Before-and-after object listings
========================================================================
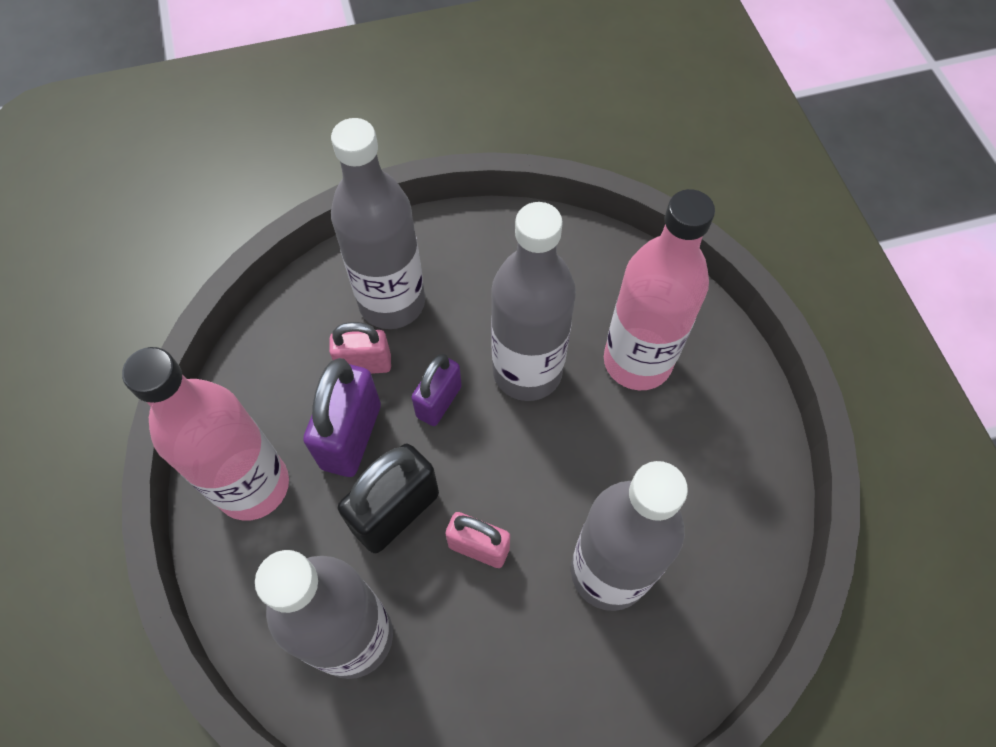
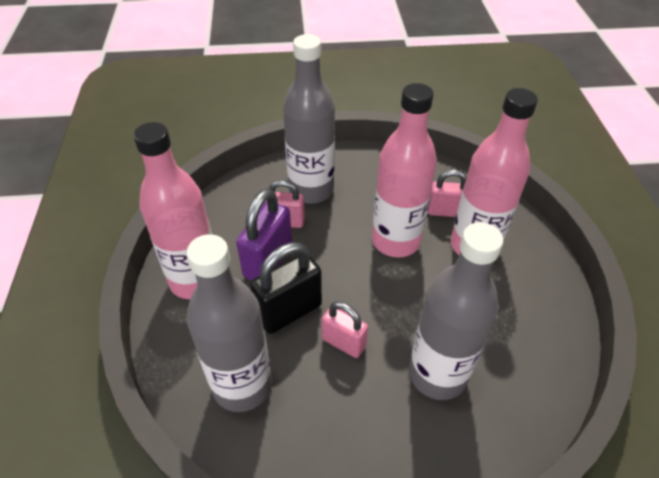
camera: 10 degrees right, 15 degrees down
(439, 401) = (331, 250): purple padlock -> none
(527, 371) = (395, 241): grey bottle -> pink bottle
(590, 309) = (445, 211): none -> pink padlock

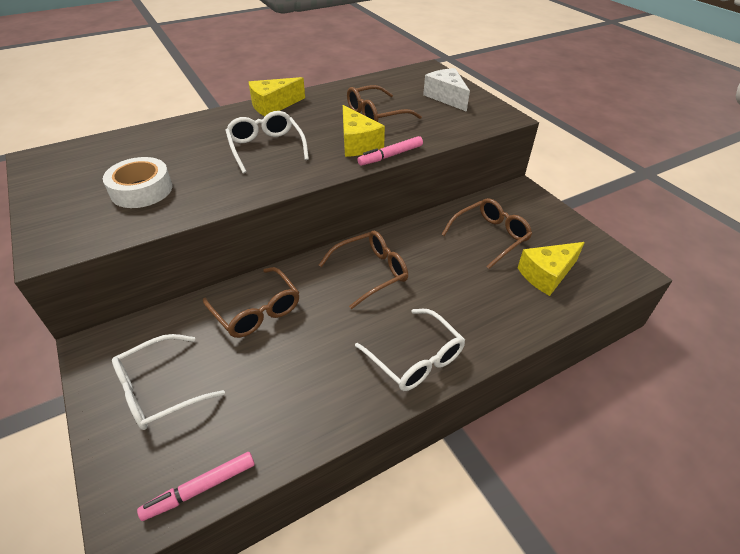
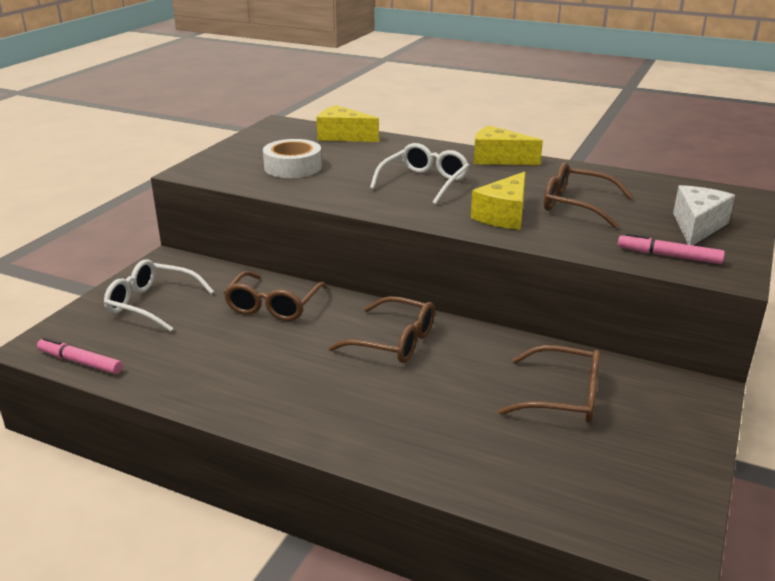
camera: 55 degrees right, 15 degrees down
(390, 156) = (511, 237): pink marker -> pink marker (669, 256)
(415, 358) = (306, 413): white glasses -> none
(547, 274) = (553, 465): yellow cheese -> yellow cheese (342, 136)

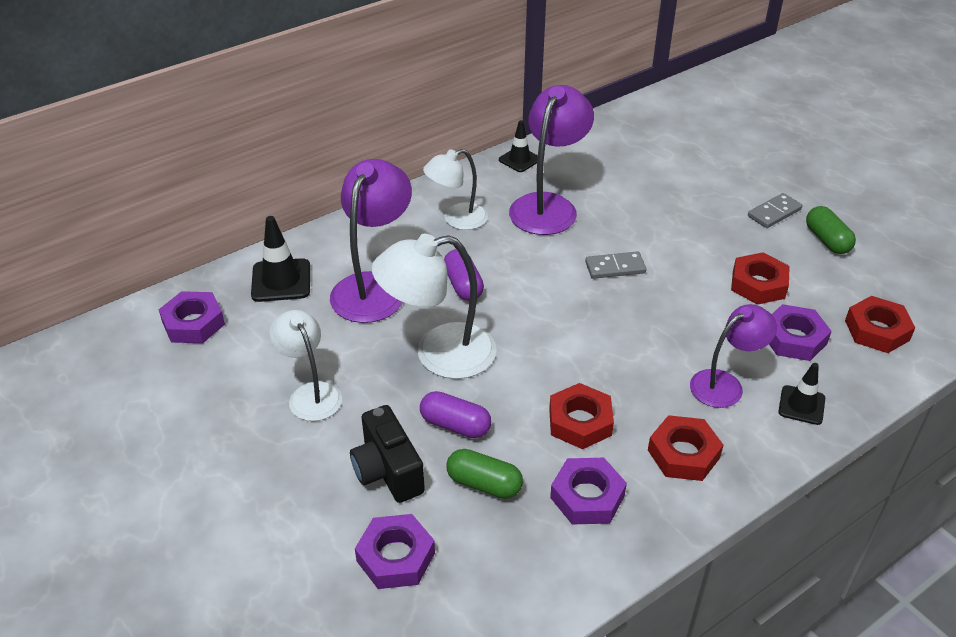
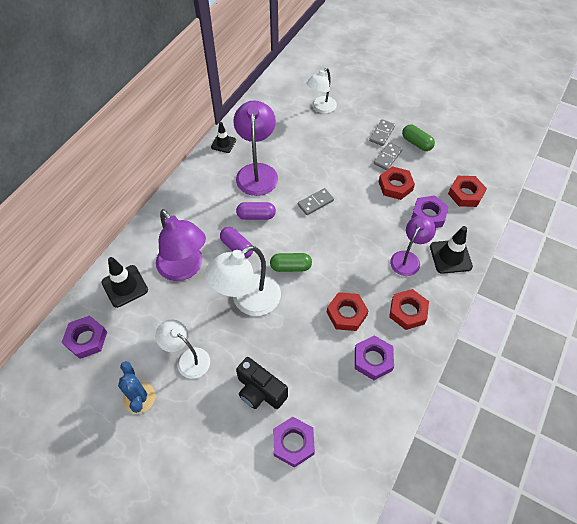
camera: 25 degrees left, 15 degrees up
(216, 415) = (139, 397): none -> blue cactus
(374, 287) = (185, 269): purple lamp -> purple lamp turned 150 degrees clockwise
(455, 425) = (281, 344): purple capsule -> purple capsule (256, 216)
(457, 219) = (209, 201): white lamp -> white lamp (321, 108)
(484, 484) = (316, 375): green capsule -> green capsule (290, 267)
(766, 244) = (387, 157): none -> grey domino
(801, 405) = (450, 256): black traffic cone -> black traffic cone, size x1.53

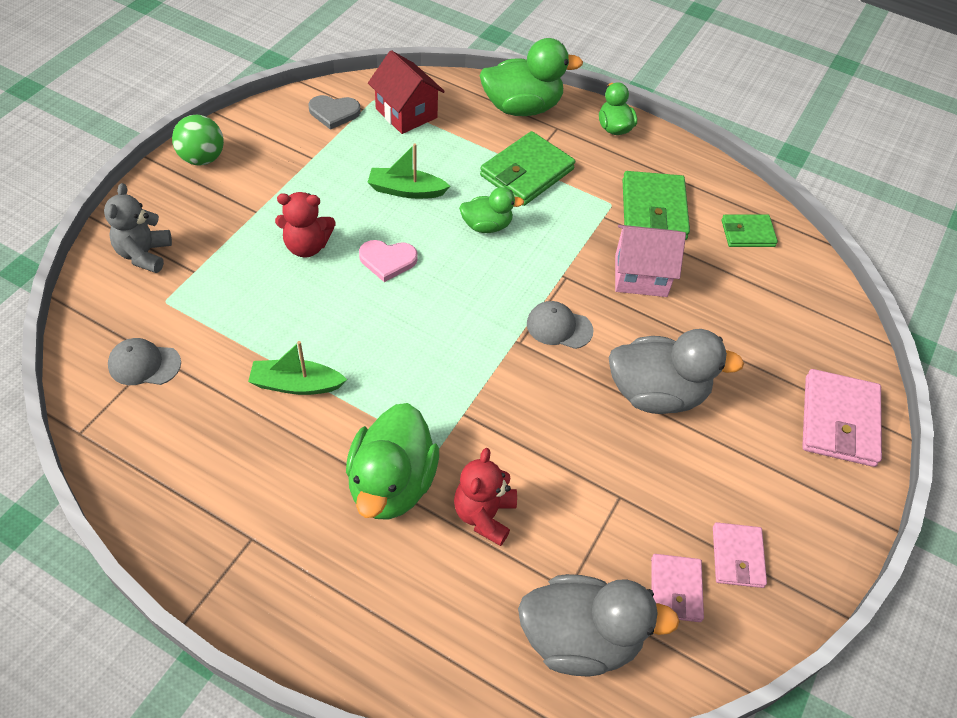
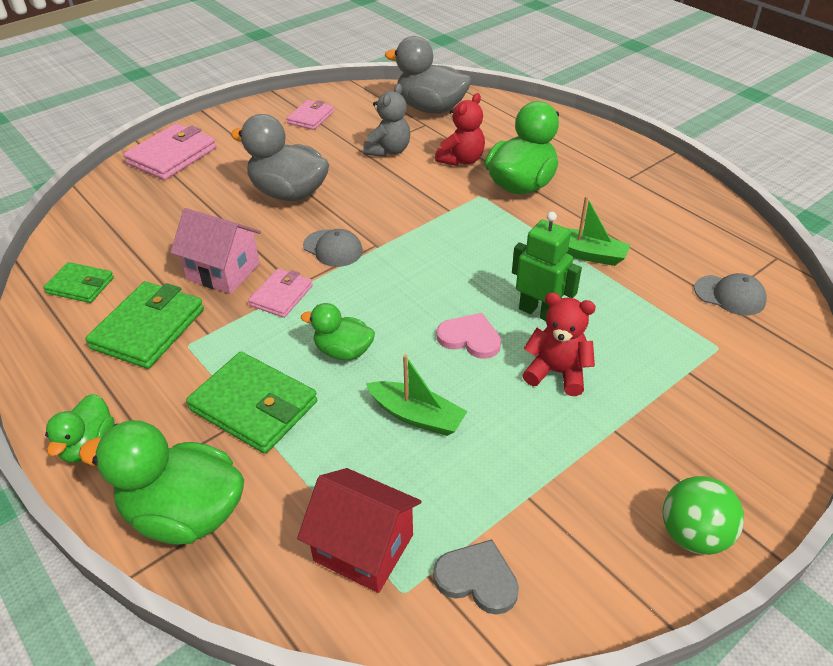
camera: 155 degrees left, 10 degrees down
(144, 254) = (753, 404): grey teddy bear -> grey teddy bear (388, 151)
(333, 300) = (539, 312): none -> green robot
(406, 113) = (363, 548): red house -> red house turned 45 degrees counterclockwise
(526, 172) = (253, 406): green wallet -> green wallet turned 60 degrees clockwise
(675, 589) = (360, 113): pink wallet -> pink wallet (281, 296)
========================================================================
WHAT YOU HAVE TO DO |
Filter the entries and copy each line with "wallet".

SOLUTION FOR THIS TASK |
(526, 172) = (253, 406): green wallet -> green wallet turned 60 degrees clockwise
(675, 589) = (360, 113): pink wallet -> pink wallet (281, 296)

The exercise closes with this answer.